## [ASSIGNMENT]
In the entries below, some lines hold the string "grey"; please say how many, giving the number and nothing else.

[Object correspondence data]
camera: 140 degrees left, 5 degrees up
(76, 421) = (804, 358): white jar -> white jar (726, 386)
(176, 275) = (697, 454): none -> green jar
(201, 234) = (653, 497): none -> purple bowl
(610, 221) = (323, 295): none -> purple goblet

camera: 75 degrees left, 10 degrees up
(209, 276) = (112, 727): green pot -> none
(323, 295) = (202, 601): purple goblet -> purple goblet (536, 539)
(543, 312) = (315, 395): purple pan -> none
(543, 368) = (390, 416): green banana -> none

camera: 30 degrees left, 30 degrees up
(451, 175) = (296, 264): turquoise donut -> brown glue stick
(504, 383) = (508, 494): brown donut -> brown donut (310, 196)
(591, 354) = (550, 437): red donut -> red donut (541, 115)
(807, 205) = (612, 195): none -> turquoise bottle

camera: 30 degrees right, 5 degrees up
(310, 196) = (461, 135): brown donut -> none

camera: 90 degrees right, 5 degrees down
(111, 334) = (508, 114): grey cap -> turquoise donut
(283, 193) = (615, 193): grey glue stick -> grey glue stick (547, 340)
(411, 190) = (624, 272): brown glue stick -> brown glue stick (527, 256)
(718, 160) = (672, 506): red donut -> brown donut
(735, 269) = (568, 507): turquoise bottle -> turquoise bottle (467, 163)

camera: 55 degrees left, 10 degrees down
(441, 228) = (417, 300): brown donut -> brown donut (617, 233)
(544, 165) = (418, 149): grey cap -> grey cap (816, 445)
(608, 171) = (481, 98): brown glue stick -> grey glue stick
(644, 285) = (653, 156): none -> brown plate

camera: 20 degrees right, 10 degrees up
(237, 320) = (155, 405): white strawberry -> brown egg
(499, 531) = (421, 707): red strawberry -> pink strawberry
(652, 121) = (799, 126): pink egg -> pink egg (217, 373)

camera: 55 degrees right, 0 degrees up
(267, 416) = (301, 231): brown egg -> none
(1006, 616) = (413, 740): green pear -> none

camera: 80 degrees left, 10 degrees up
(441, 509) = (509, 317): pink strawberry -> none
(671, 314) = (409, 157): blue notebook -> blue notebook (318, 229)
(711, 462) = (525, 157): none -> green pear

## [RESULT]
4